Copy the entries below word for word, from the line with "That is False." through the line with "Answer: (B)", including both of those lines.

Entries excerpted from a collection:
※ ※ ※
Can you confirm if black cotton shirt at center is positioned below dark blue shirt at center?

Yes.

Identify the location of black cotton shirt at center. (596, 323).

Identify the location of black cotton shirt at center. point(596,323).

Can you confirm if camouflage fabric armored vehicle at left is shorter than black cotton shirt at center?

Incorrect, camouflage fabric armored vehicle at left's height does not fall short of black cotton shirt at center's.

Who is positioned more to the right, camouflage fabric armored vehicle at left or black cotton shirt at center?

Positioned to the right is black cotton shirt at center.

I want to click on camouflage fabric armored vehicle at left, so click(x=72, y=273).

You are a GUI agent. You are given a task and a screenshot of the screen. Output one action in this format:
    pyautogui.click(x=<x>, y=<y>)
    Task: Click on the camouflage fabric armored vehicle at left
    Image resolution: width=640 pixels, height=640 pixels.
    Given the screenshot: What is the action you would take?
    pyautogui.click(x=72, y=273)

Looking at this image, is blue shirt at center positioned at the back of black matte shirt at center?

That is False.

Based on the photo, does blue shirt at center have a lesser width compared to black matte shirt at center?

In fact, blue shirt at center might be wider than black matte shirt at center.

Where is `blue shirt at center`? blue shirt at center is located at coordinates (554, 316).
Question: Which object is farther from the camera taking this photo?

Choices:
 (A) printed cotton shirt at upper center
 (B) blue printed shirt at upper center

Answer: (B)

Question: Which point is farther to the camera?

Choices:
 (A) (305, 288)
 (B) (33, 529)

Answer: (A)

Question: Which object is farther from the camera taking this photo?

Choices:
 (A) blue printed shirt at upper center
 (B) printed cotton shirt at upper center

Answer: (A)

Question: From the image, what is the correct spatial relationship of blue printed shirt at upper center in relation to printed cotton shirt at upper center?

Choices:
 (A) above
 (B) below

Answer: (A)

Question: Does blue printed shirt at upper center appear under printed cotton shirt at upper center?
※ ※ ※
FINISHED EXERCISE:
That is False.

Based on the photo, does blue shirt at center have a lesser width compared to black matte shirt at center?

In fact, blue shirt at center might be wider than black matte shirt at center.

Where is `blue shirt at center`? blue shirt at center is located at coordinates (554, 316).
Question: Which object is farther from the camera taking this photo?

Choices:
 (A) printed cotton shirt at upper center
 (B) blue printed shirt at upper center

Answer: (B)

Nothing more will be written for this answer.